■ **Task goal**:
Below are several entries. Transcribe exactly those lines that fall from the one with "<399 24 433 97>" through the one with "488> 60 degrees clockwise", end lines included.

■ **Dataset**:
******
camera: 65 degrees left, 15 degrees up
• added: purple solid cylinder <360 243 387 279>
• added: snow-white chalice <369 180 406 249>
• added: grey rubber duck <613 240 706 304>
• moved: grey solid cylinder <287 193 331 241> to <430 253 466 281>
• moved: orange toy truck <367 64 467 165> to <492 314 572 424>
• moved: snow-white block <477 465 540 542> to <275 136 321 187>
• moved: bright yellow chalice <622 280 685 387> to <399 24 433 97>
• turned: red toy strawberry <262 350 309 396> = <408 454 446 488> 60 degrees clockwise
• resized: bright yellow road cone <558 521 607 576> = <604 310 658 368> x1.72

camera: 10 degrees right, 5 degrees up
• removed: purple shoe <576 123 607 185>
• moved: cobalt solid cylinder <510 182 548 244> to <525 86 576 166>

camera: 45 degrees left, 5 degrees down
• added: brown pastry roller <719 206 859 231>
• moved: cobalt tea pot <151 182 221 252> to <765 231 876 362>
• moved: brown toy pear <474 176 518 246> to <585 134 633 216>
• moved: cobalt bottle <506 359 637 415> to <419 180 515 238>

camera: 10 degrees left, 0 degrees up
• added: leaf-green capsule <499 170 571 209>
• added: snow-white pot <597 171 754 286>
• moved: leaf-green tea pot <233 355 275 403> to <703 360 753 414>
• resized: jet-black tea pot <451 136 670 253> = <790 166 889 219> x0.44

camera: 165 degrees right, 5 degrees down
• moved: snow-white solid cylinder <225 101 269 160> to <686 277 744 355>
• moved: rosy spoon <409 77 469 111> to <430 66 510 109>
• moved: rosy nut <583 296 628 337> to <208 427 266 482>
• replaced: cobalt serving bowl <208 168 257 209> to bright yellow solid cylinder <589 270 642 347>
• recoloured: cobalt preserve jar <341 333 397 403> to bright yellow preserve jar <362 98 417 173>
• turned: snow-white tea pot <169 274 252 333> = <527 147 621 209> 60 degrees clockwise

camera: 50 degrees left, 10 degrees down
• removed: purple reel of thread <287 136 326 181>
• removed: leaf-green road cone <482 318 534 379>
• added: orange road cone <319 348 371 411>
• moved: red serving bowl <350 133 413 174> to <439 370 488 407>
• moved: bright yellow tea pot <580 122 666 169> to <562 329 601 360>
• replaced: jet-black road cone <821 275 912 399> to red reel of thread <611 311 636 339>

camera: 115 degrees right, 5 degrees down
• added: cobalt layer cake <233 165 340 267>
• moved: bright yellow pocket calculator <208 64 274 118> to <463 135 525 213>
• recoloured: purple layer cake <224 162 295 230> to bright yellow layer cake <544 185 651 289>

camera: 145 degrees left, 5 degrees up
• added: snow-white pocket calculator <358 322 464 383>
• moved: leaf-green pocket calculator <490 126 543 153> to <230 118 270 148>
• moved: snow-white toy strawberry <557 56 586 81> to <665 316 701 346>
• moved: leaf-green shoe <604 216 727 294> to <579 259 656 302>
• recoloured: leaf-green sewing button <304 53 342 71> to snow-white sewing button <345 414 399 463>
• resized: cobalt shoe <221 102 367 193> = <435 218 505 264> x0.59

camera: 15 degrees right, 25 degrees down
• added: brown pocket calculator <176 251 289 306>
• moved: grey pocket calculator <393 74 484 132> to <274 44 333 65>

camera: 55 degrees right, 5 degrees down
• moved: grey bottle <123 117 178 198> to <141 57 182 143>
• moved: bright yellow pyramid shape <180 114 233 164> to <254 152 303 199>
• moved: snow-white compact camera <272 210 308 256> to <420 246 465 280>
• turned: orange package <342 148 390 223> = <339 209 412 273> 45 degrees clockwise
******
■ **The answer**:
• moved: bright yellow chalice <622 280 685 387> to <399 24 433 97>
• turned: red toy strawberry <262 350 309 396> = <408 454 446 488> 60 degrees clockwise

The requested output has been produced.